#### [WHAT IS EXPECTED]
The reply must consist of the complete listing, reproduced exactly, with no images included.

SUPPLIED MATERIAL: Begin

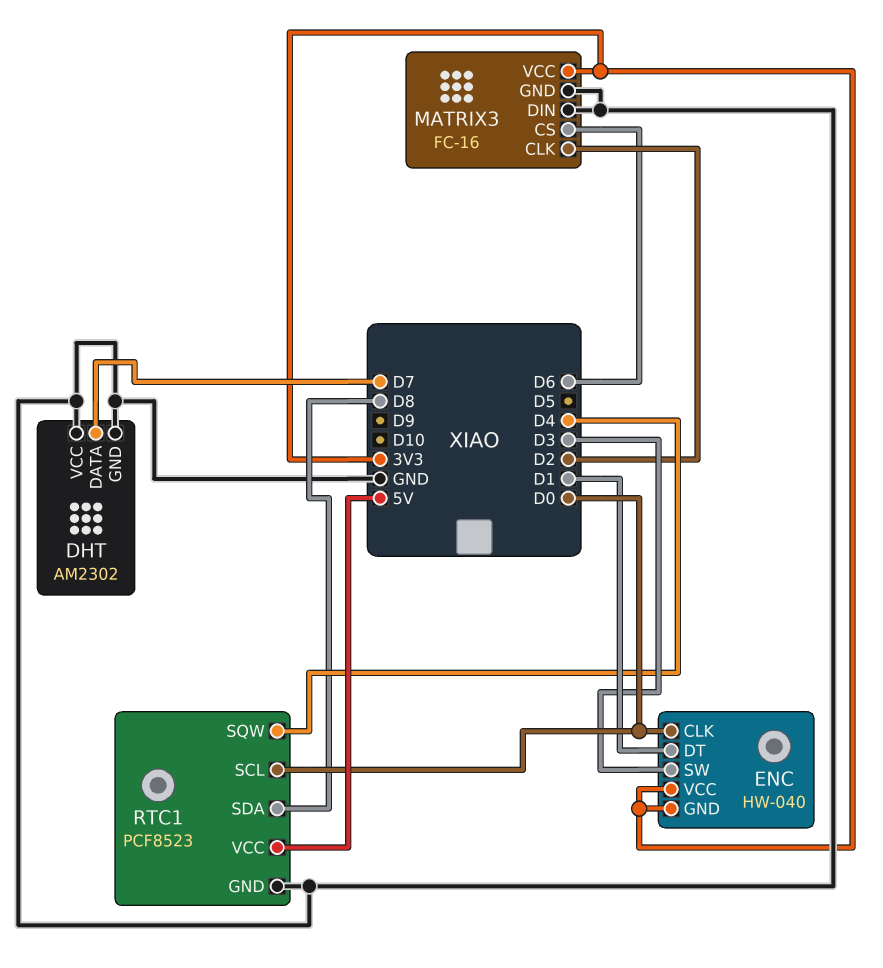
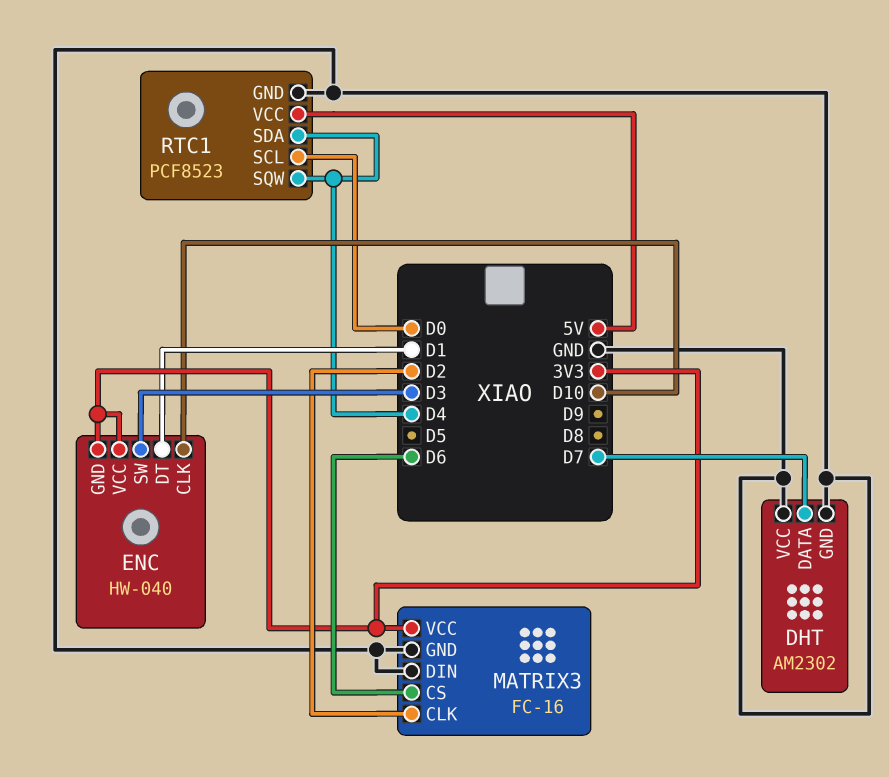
ENC pin CLK: D0 -> D10
RTC1 pin SDA: D8 -> D4

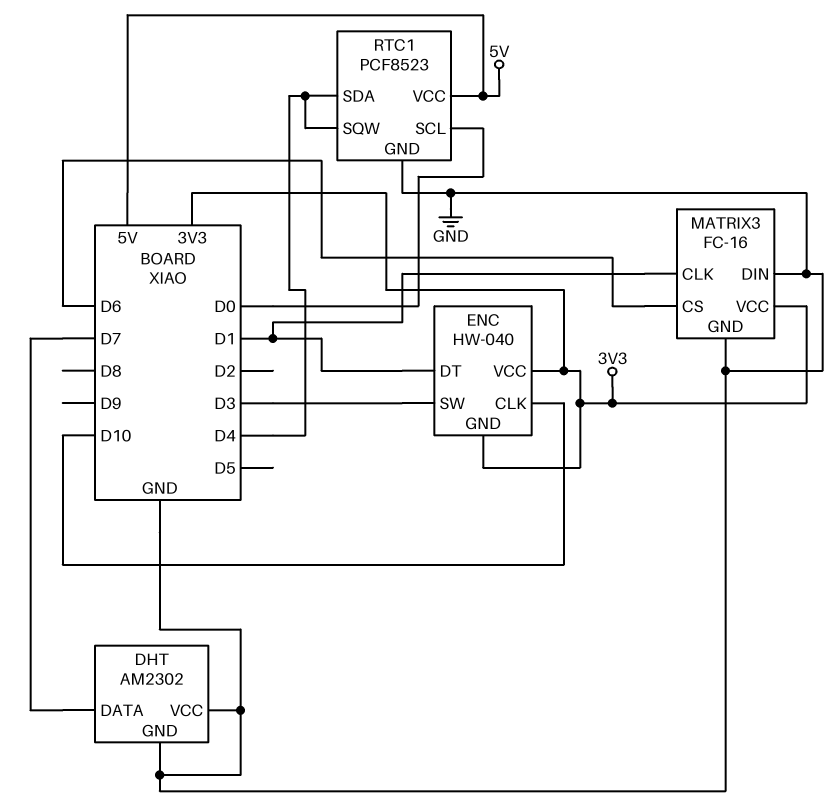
MATRIX3 pin CLK: D2 -> D1

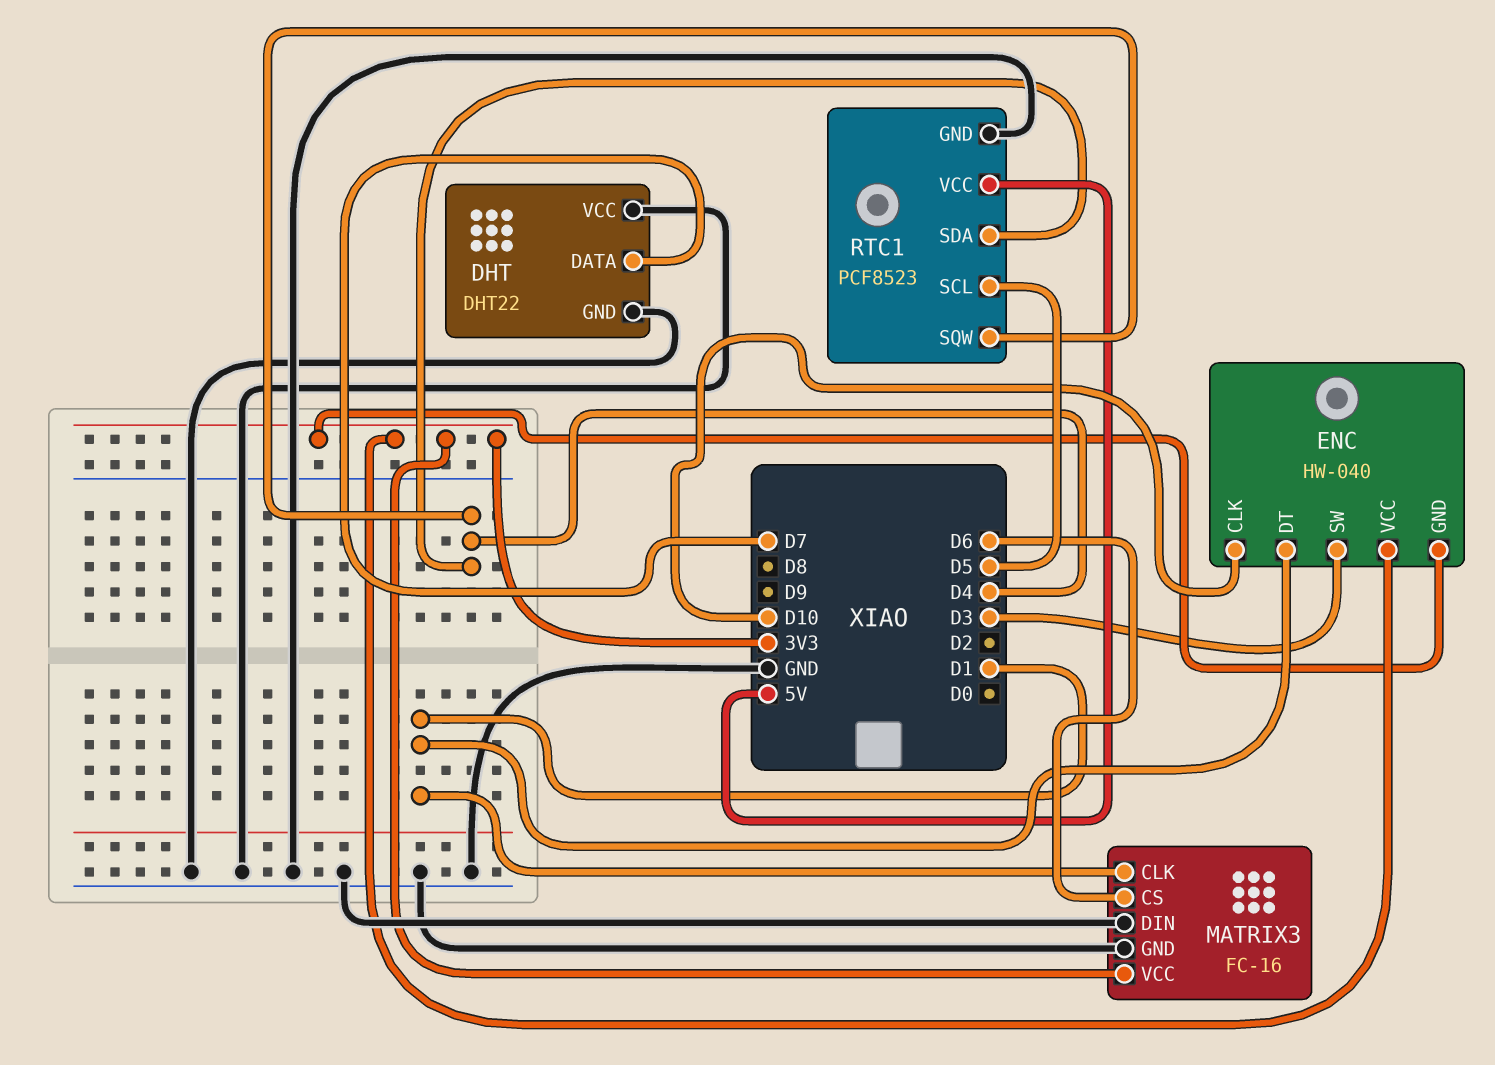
DHT: AM2302 -> DHT22
RTC1 pin SCL: D0 -> D5

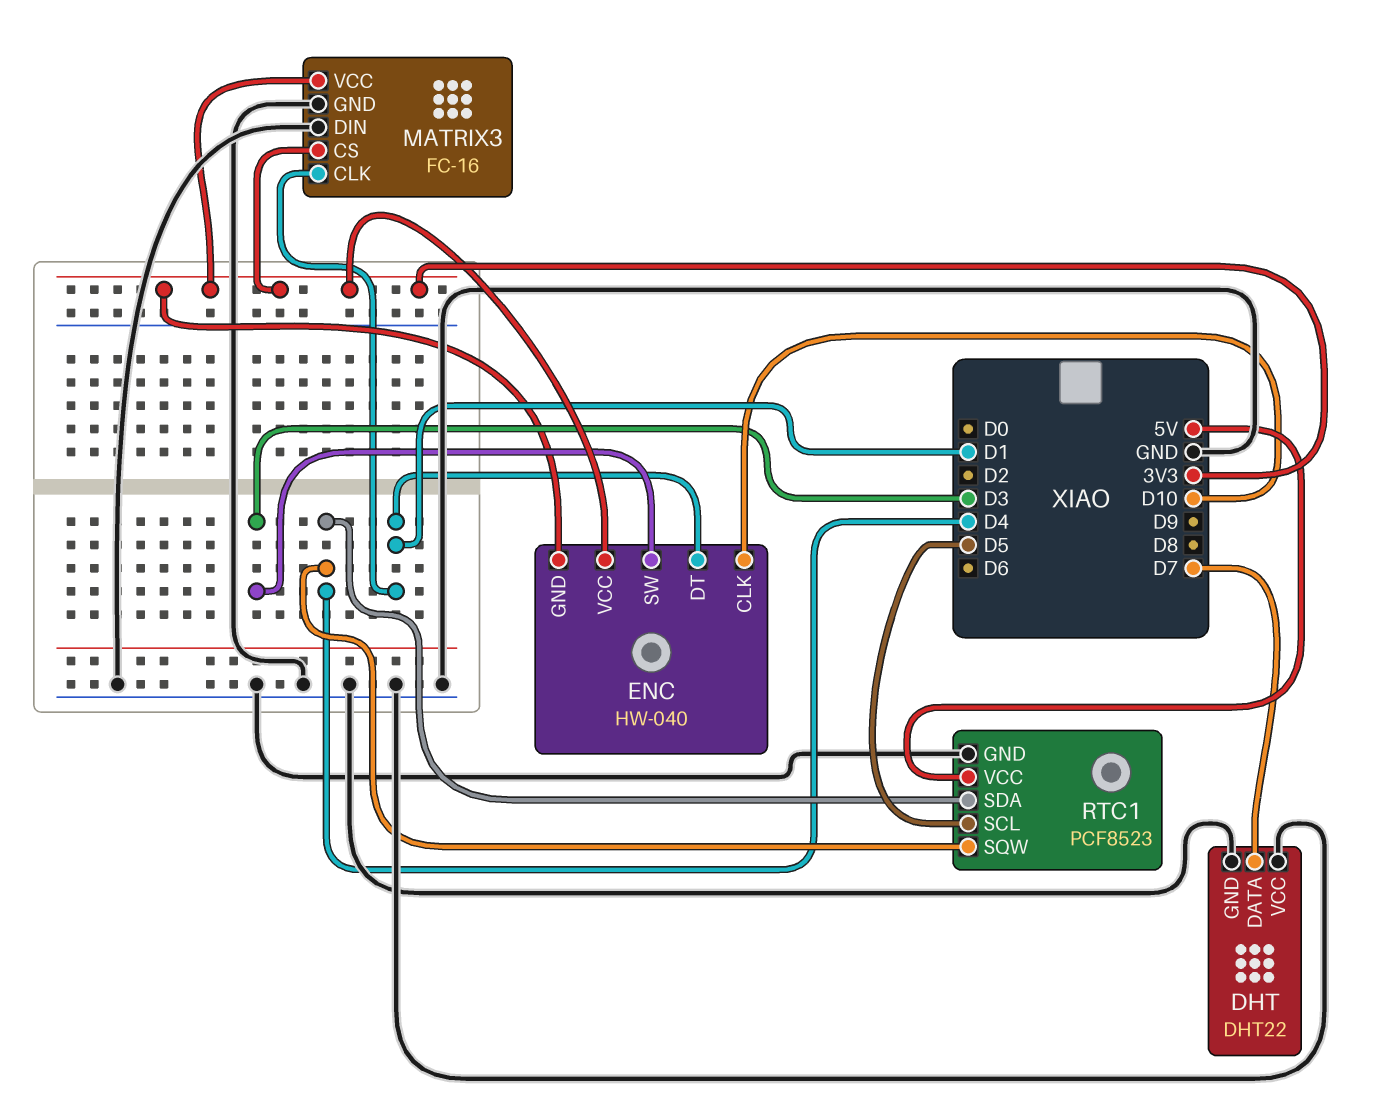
MATRIX3 pin CS: D6 -> 3V3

SUPPLIED MATERIAL: End

#### [EXERCISE OUTPUT]
ENC pin CLK: D0 -> D10
RTC1 pin SDA: D8 -> D4

MATRIX3 pin CLK: D2 -> D1

DHT: AM2302 -> DHT22
RTC1 pin SCL: D0 -> D5

MATRIX3 pin CS: D6 -> 3V3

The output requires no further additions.